*Prompt*:
Would you copy exactly the lines in the data below from the one that has "U2 pin OUT: 3V3 -> VEXT" through the one that has "C4: 10nF (N6, N9) -> none", dropping any pictures?

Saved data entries
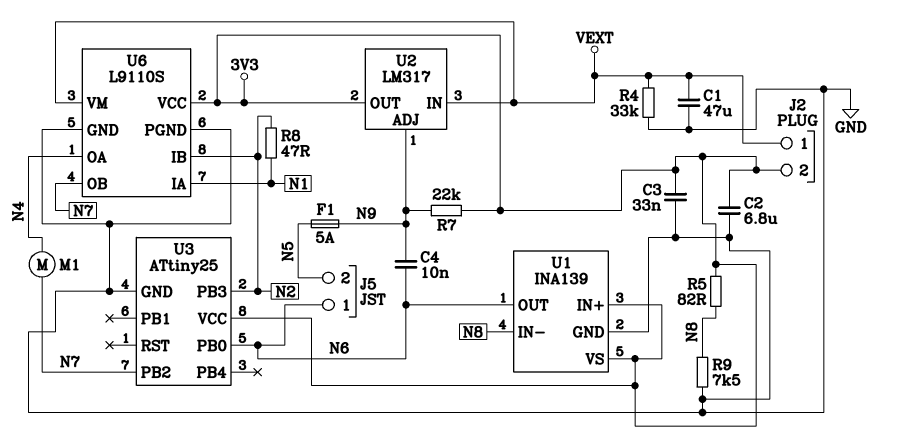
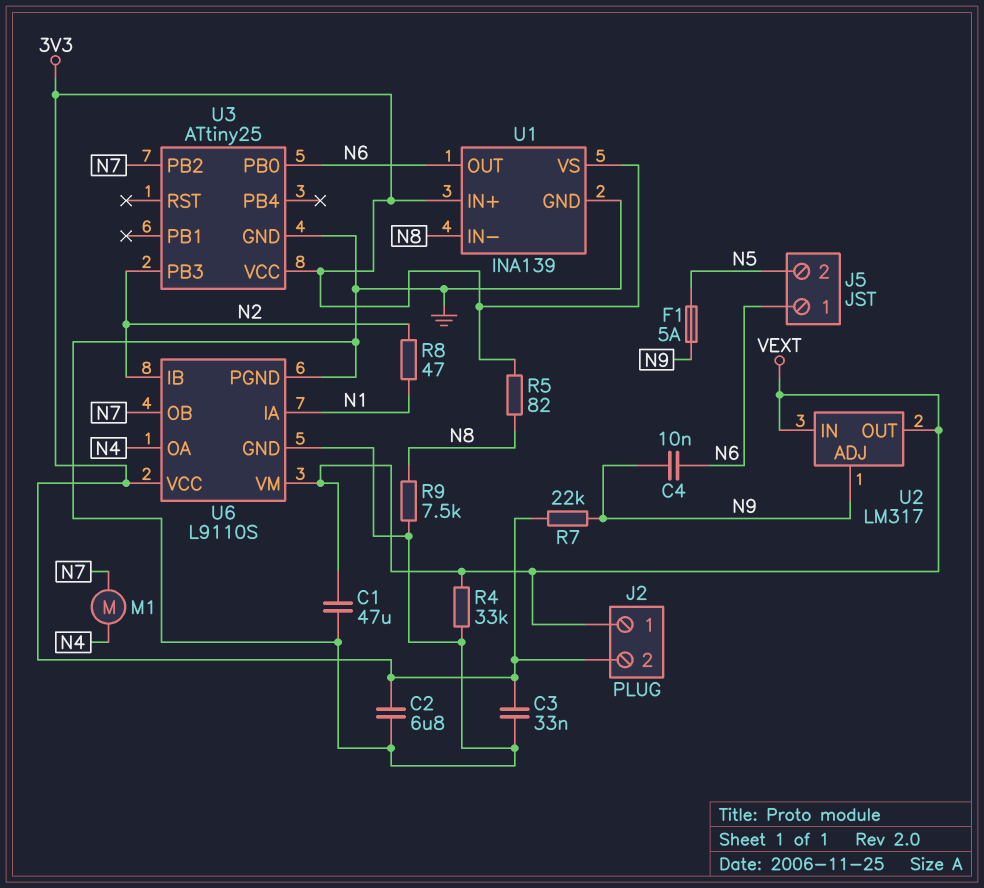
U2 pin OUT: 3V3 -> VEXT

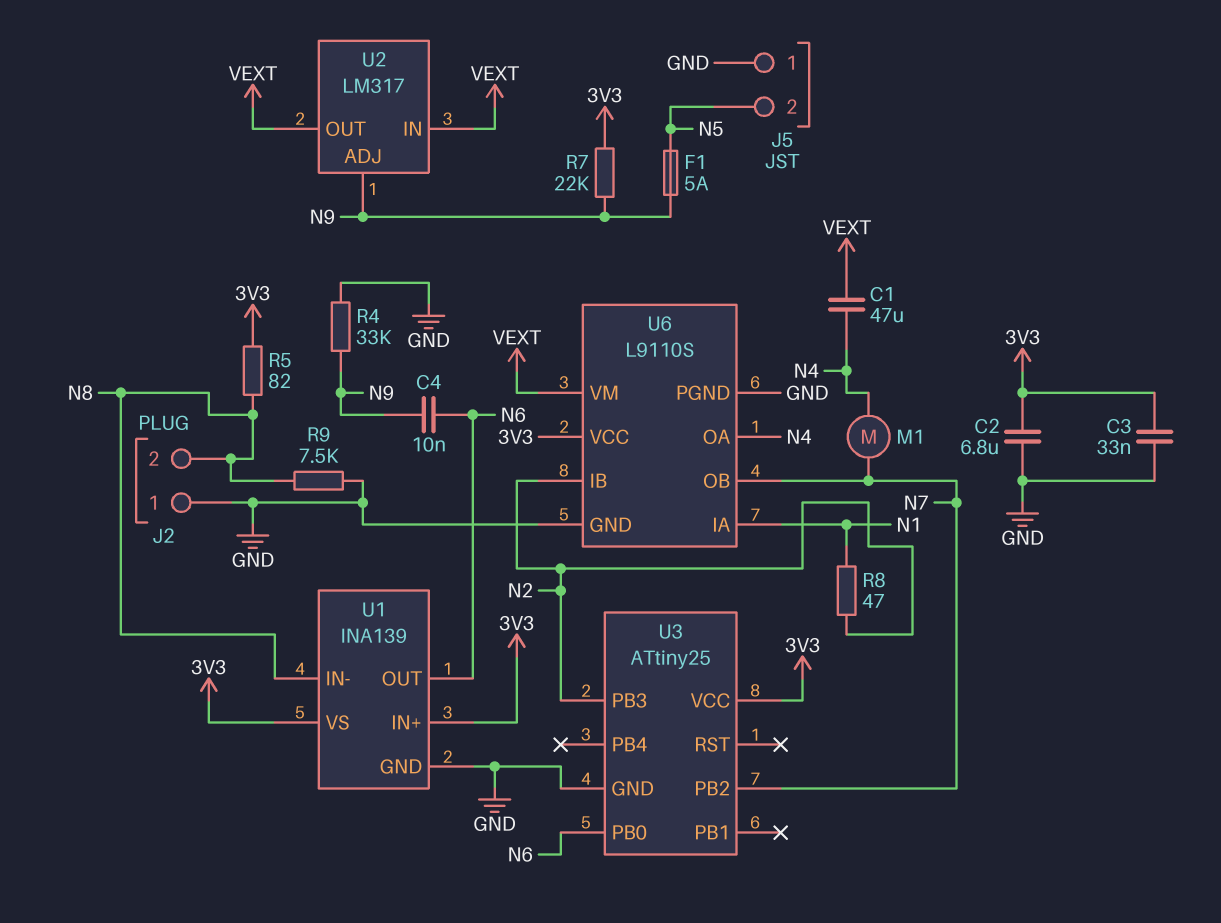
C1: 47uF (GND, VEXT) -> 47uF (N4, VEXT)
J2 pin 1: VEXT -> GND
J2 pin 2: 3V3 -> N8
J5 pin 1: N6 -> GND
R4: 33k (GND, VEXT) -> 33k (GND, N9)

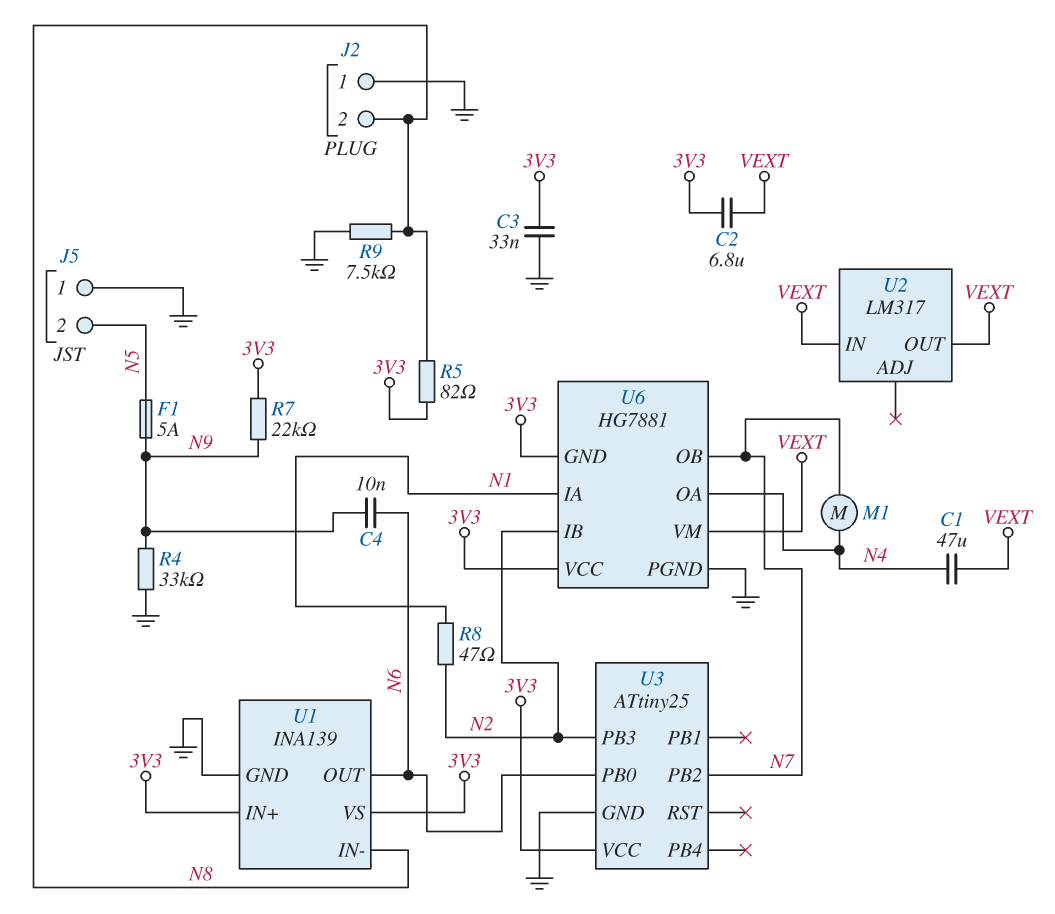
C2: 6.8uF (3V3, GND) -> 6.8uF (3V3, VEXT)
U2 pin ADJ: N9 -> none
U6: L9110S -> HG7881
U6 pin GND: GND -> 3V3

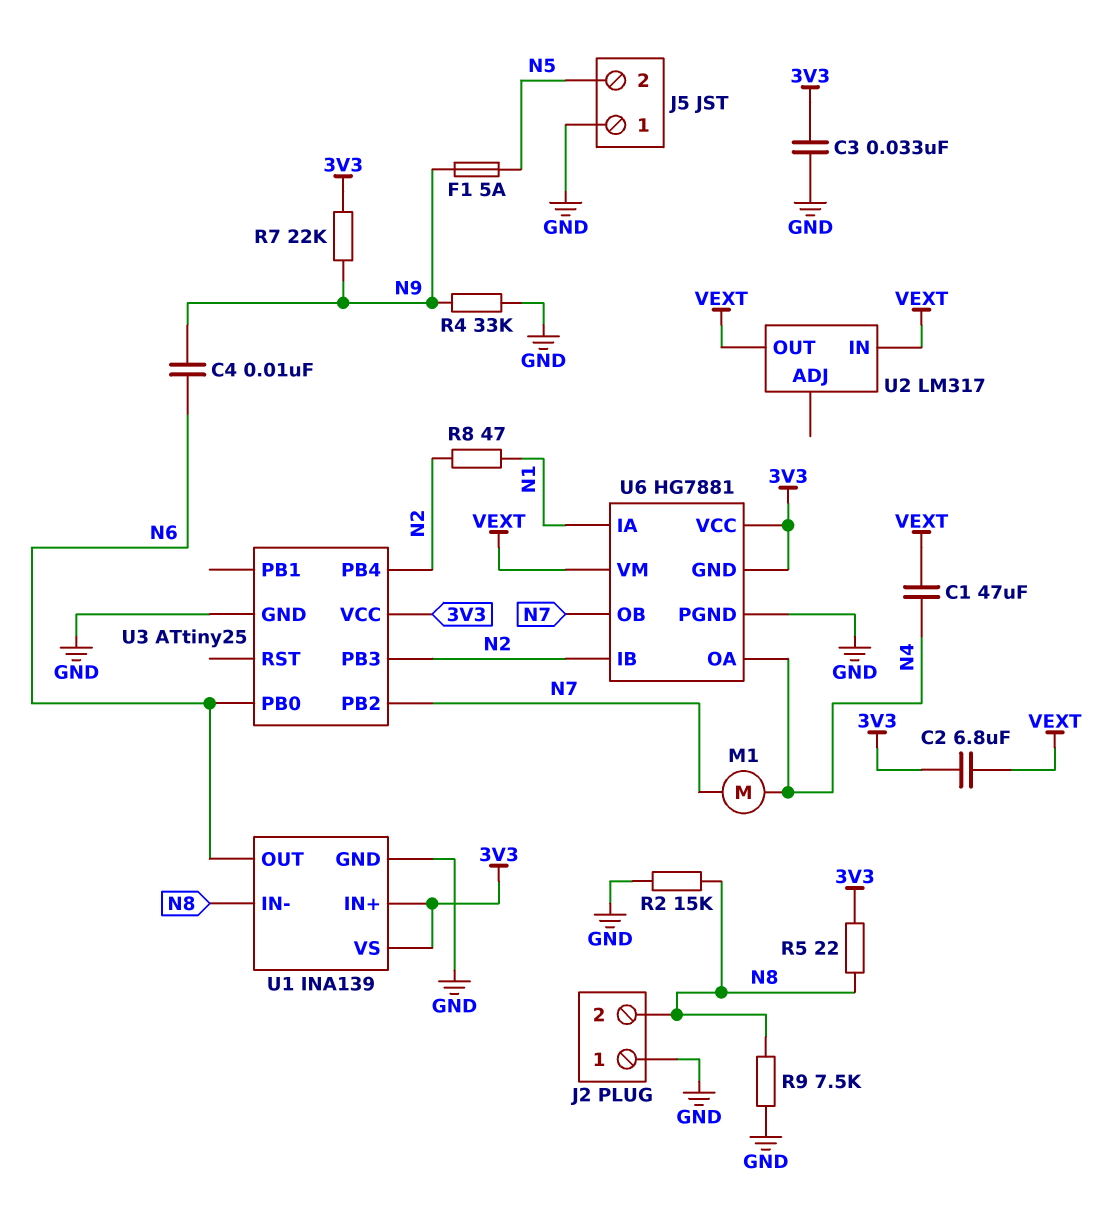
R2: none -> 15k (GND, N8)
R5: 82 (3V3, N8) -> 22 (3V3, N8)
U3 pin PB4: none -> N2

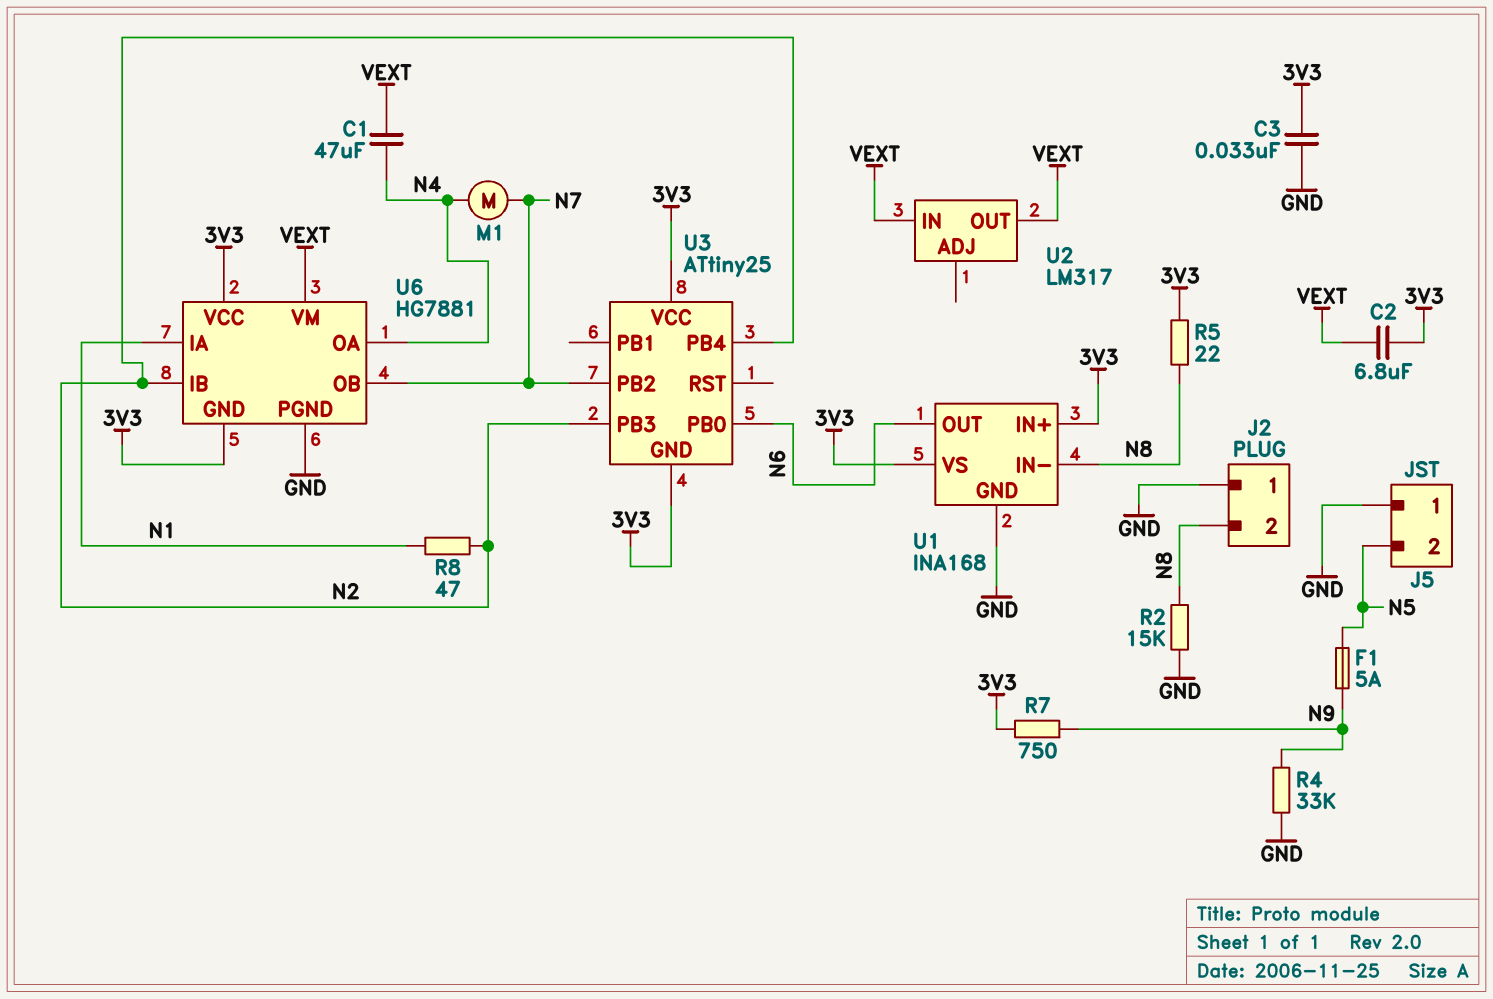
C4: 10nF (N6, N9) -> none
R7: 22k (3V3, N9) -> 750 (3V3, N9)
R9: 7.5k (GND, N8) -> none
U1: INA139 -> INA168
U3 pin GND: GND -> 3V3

...

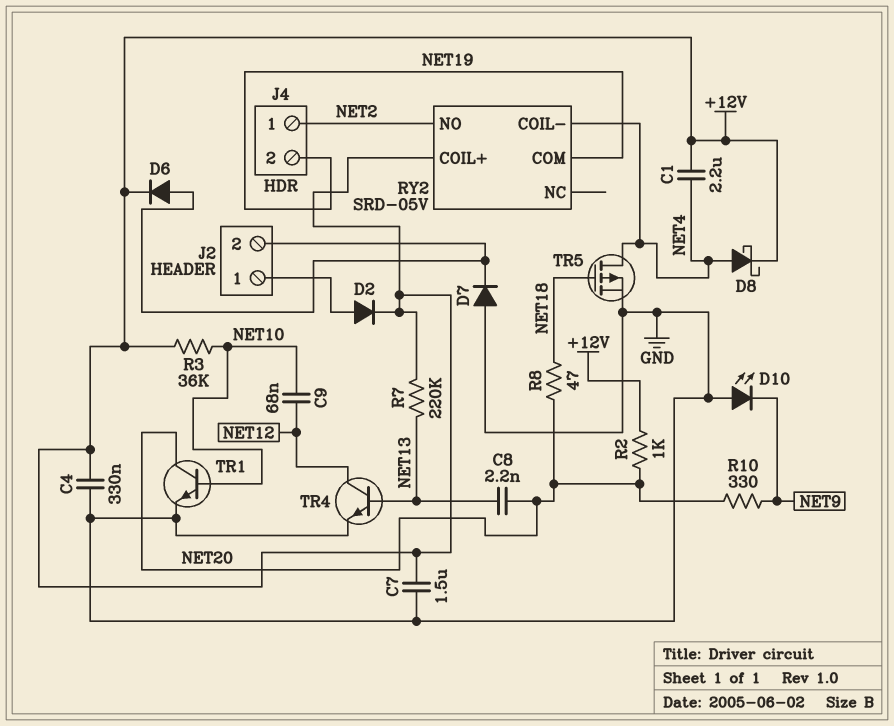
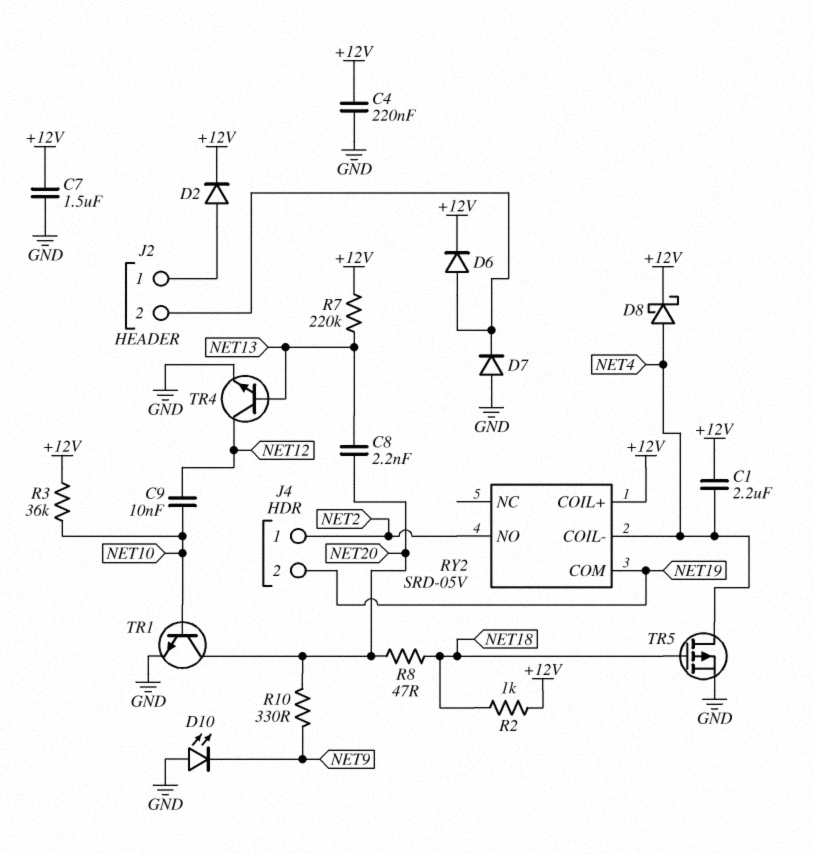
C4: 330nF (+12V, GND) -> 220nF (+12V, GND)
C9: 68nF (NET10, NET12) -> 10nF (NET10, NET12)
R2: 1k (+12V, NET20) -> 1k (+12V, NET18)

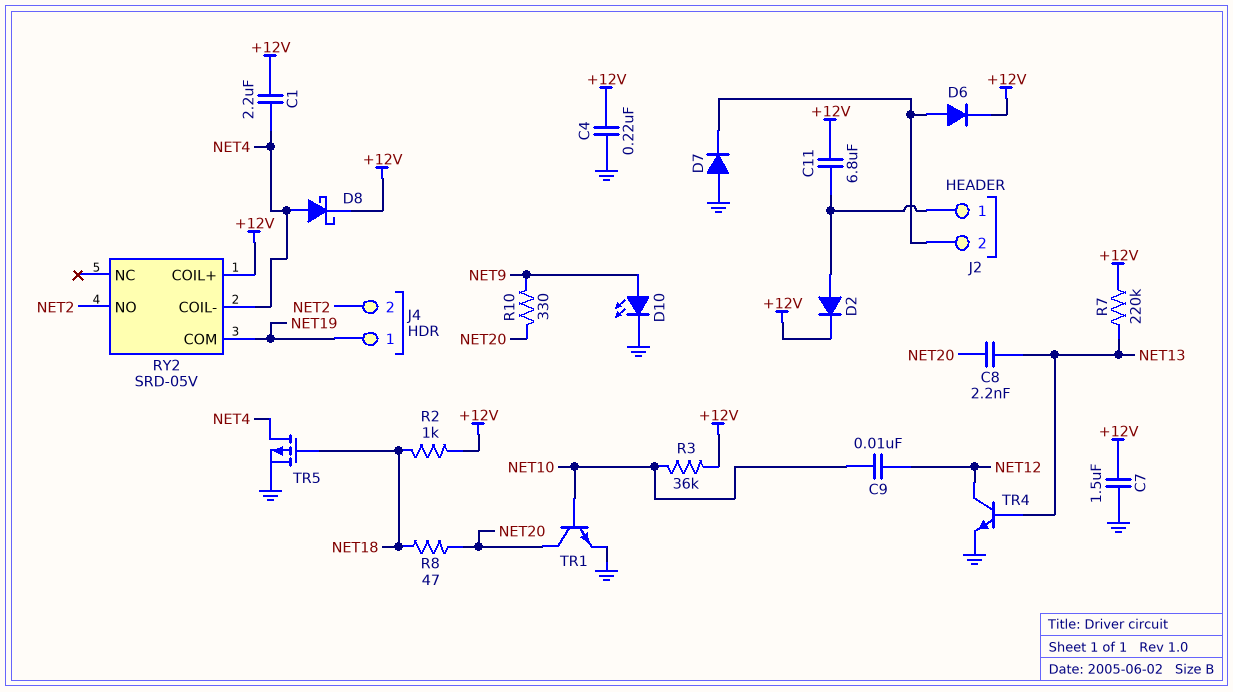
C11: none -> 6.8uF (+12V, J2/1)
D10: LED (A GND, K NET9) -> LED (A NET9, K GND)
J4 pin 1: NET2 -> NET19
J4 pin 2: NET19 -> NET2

* * *

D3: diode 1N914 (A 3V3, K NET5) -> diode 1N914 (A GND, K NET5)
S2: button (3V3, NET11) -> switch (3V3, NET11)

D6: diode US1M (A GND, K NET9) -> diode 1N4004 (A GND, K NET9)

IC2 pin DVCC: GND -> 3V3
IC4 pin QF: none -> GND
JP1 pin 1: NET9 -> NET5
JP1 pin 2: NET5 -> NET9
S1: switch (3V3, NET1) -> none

*Result of this exercise*:
U2 pin OUT: 3V3 -> VEXT

C1: 47uF (GND, VEXT) -> 47uF (N4, VEXT)
J2 pin 1: VEXT -> GND
J2 pin 2: 3V3 -> N8
J5 pin 1: N6 -> GND
R4: 33k (GND, VEXT) -> 33k (GND, N9)

C2: 6.8uF (3V3, GND) -> 6.8uF (3V3, VEXT)
U2 pin ADJ: N9 -> none
U6: L9110S -> HG7881
U6 pin GND: GND -> 3V3

R2: none -> 15k (GND, N8)
R5: 82 (3V3, N8) -> 22 (3V3, N8)
U3 pin PB4: none -> N2

C4: 10nF (N6, N9) -> none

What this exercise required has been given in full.